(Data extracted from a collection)

□ □ □ □ □

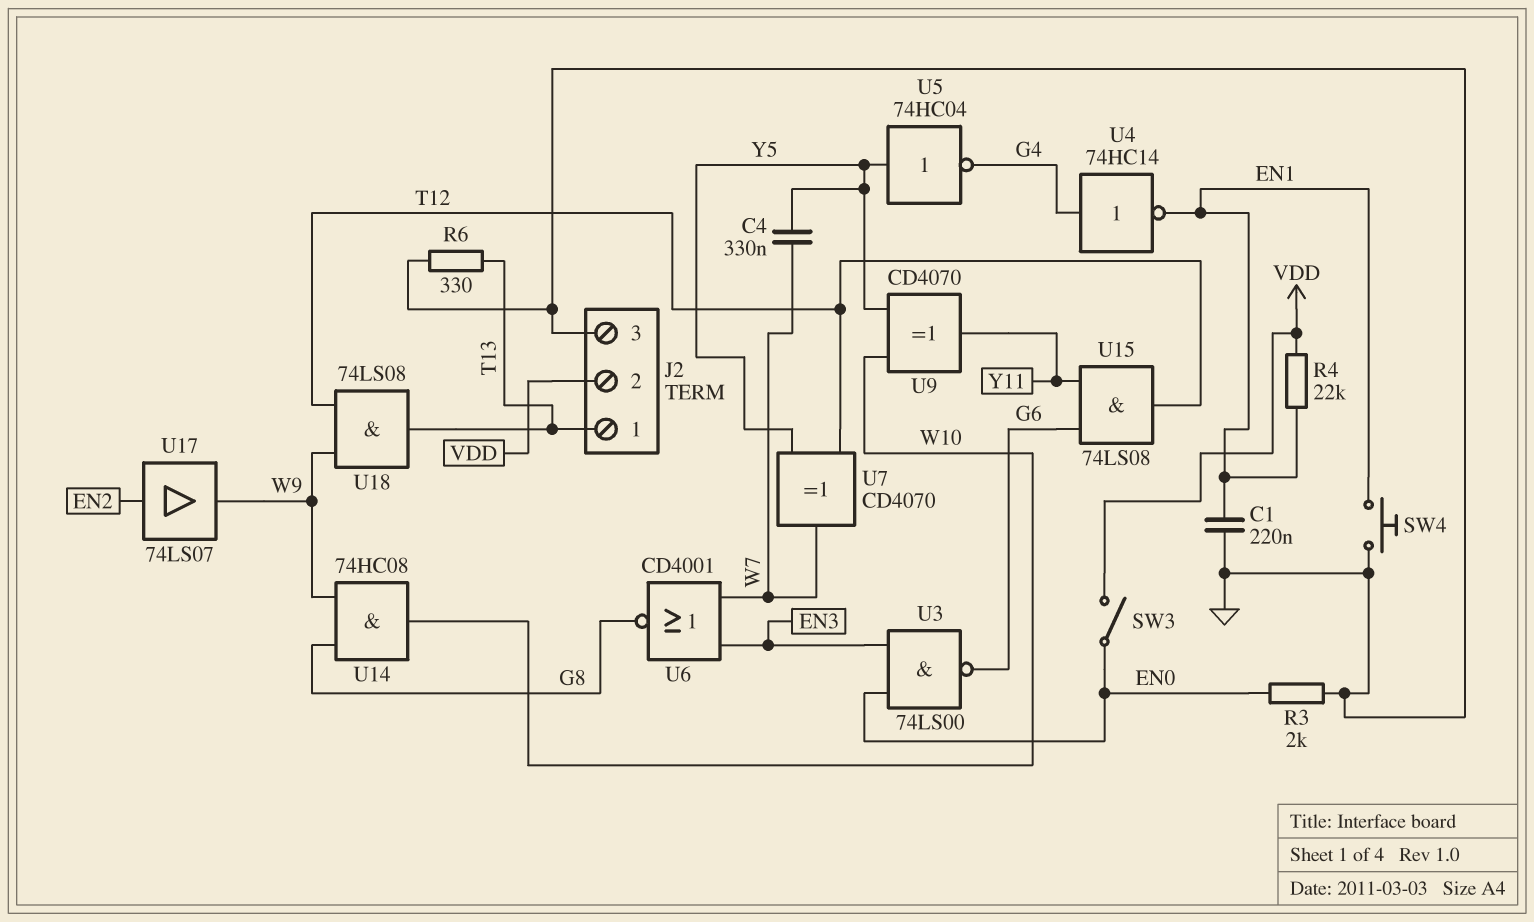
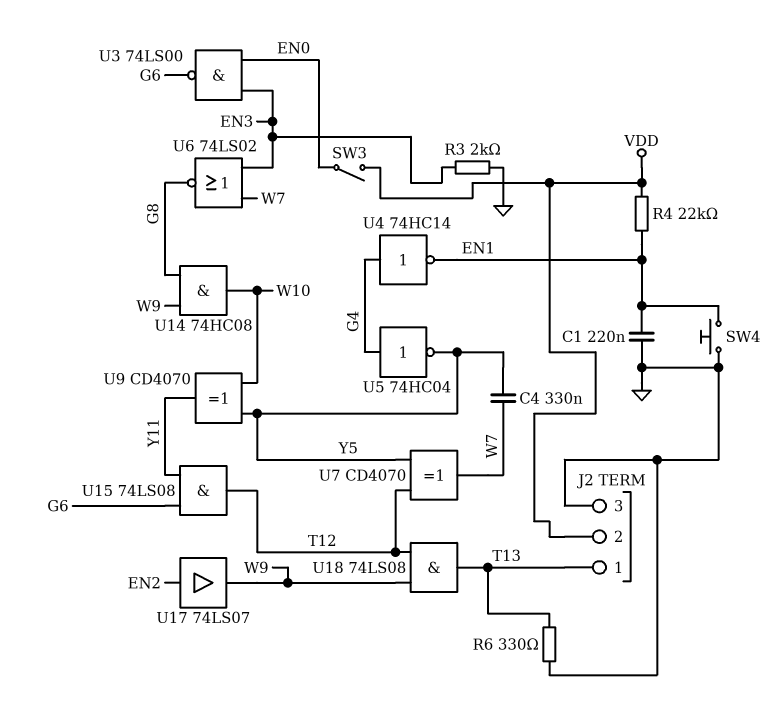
R3: 2k (EN0, GND) -> 2k (EN3, GND)
U5: NOT 74HC04 (in Y5, out G4) -> NOT 74HC04 (in G4, out Y5)
U6: NOR CD4001 (in EN3, in W7, out G8) -> NOR 74LS02 (in EN3, in W7, out G8)

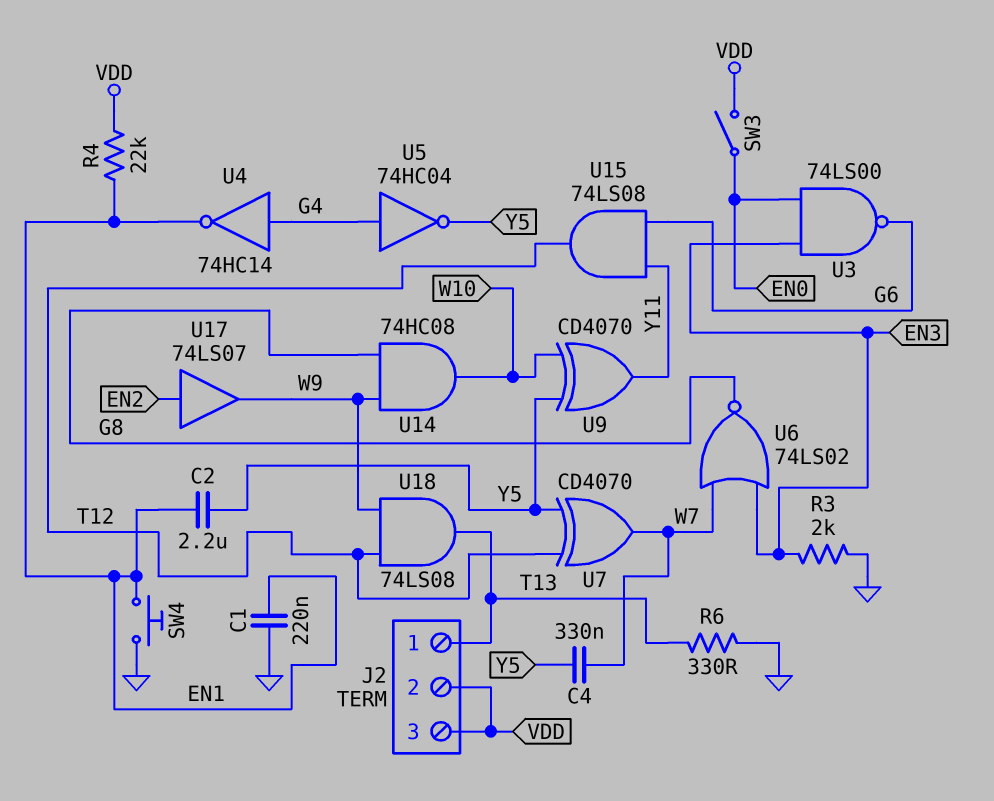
C2: none -> 2.2uF (EN1, Y5)
J2 pin 3: GND -> VDD

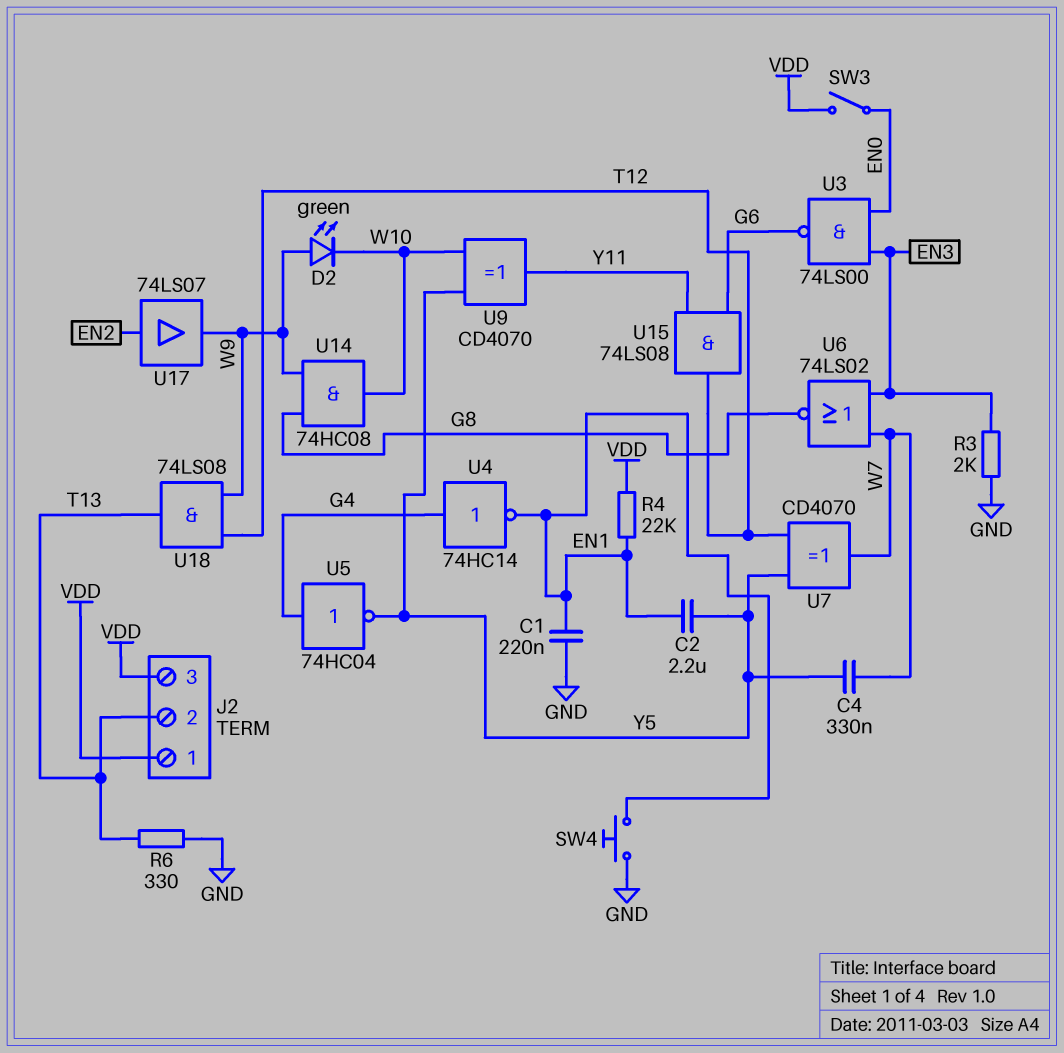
D2: none -> LED green (A W9, K W10)
J2 pin 1: T13 -> VDD
J2 pin 2: VDD -> T13

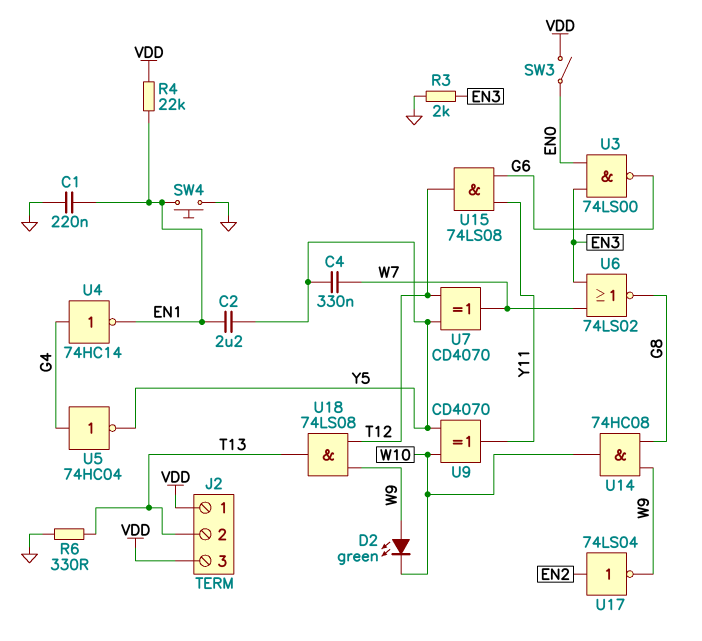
U17: buffer 74LS07 (in EN2, out W9) -> NOT 74LS04 (in EN2, out W9)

□ □ □ □ □

_Task prompt_. A faithful copy is needed of the lines from the one containing "J2 pin 2: VDD -> T13" through the last line of the data above, with pictures left out.

_Written answer_.
J2 pin 2: VDD -> T13

U17: buffer 74LS07 (in EN2, out W9) -> NOT 74LS04 (in EN2, out W9)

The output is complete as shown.